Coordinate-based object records
---+---

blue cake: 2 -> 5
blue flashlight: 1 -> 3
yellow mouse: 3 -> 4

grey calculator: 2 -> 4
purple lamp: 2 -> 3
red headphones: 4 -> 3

---+---

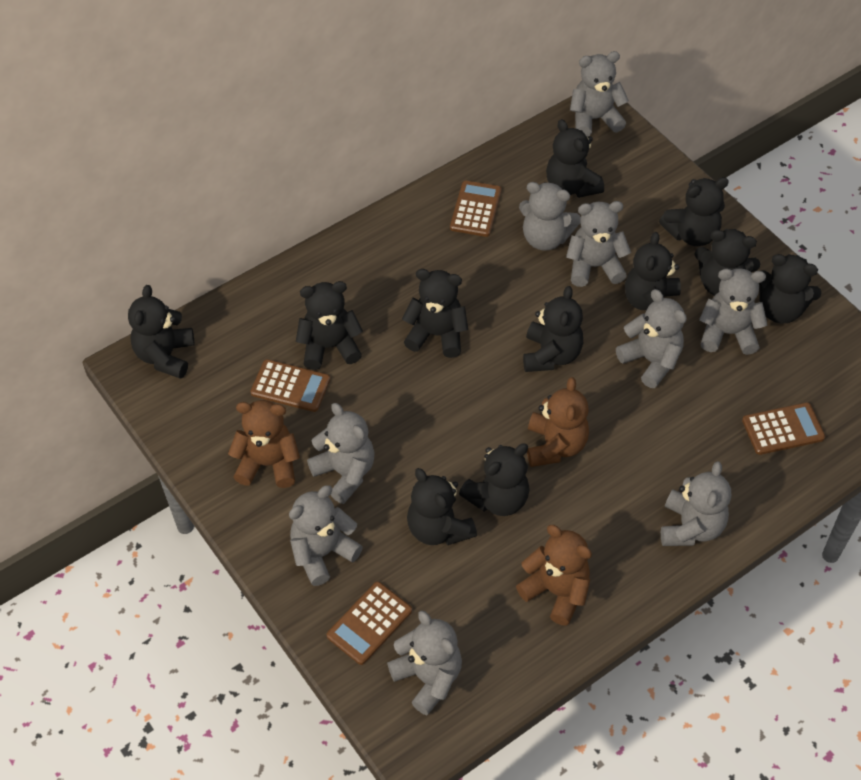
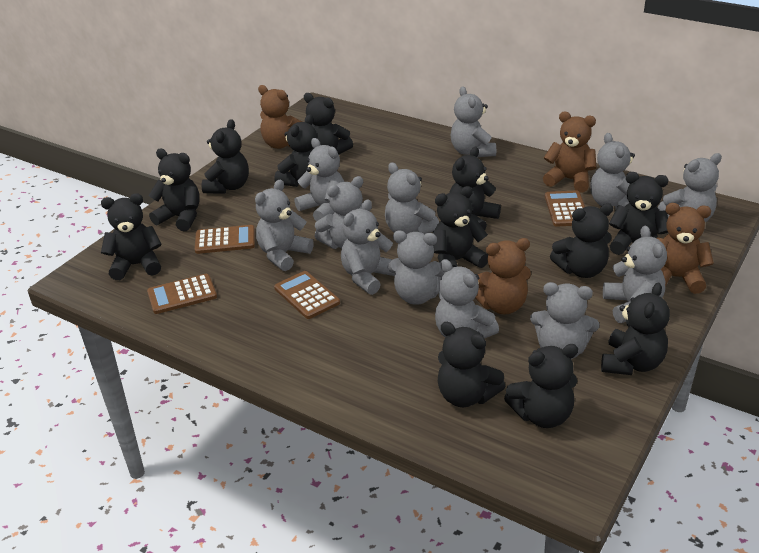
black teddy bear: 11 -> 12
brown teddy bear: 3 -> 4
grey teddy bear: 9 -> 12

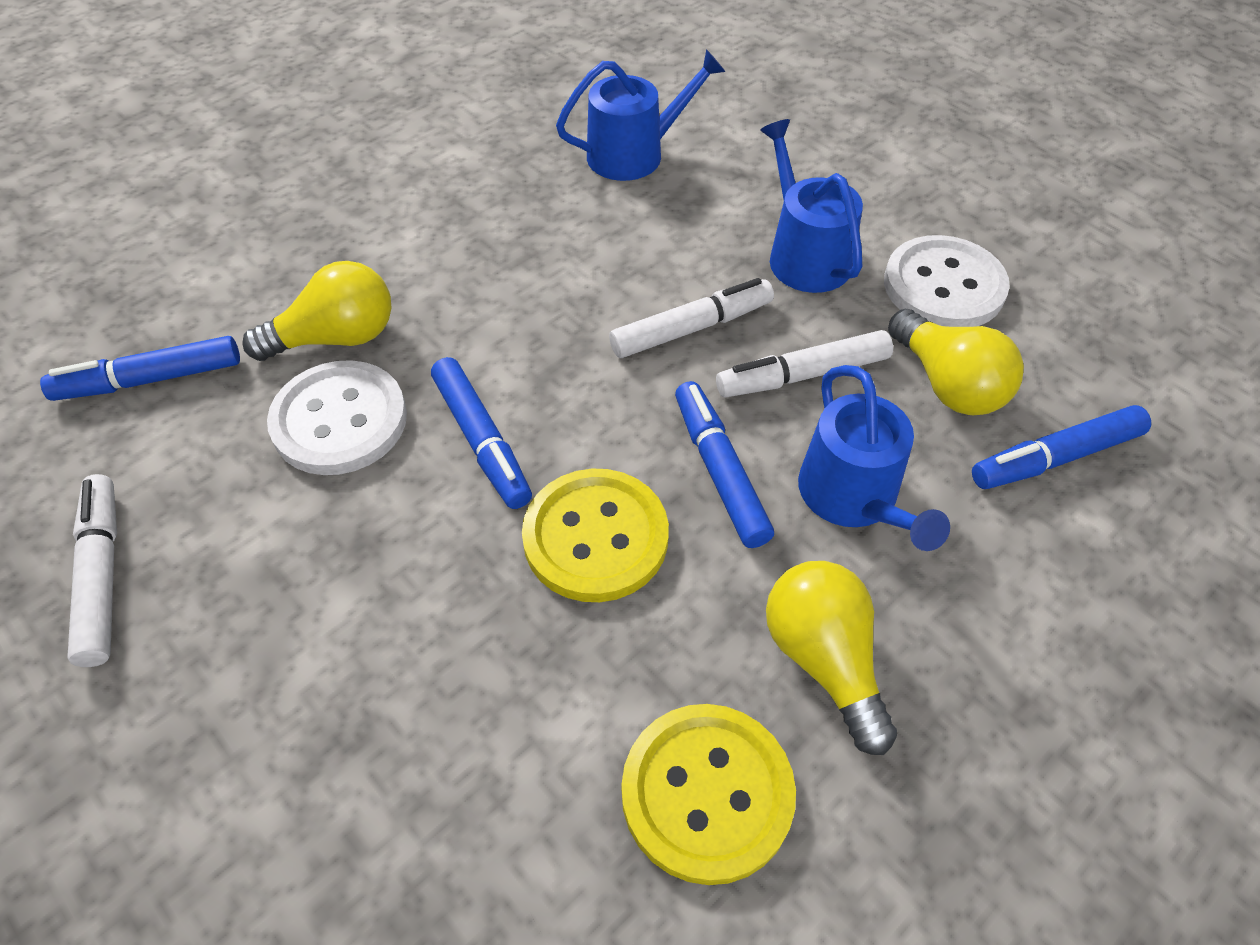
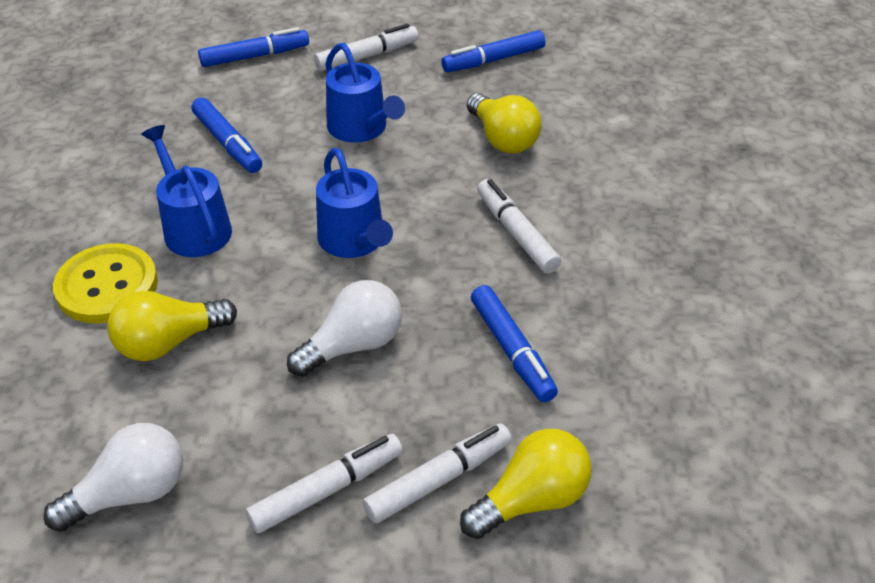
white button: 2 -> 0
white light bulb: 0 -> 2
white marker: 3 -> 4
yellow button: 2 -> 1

---+---

## Prompt
Set the pictures aside and retype exactly the lines above from the line with "black teddy bear: 11 -> 12" to the line with "yellow button: 2 -> 1", both included, adding no others.

## Exercise solution
black teddy bear: 11 -> 12
brown teddy bear: 3 -> 4
grey teddy bear: 9 -> 12

white button: 2 -> 0
white light bulb: 0 -> 2
white marker: 3 -> 4
yellow button: 2 -> 1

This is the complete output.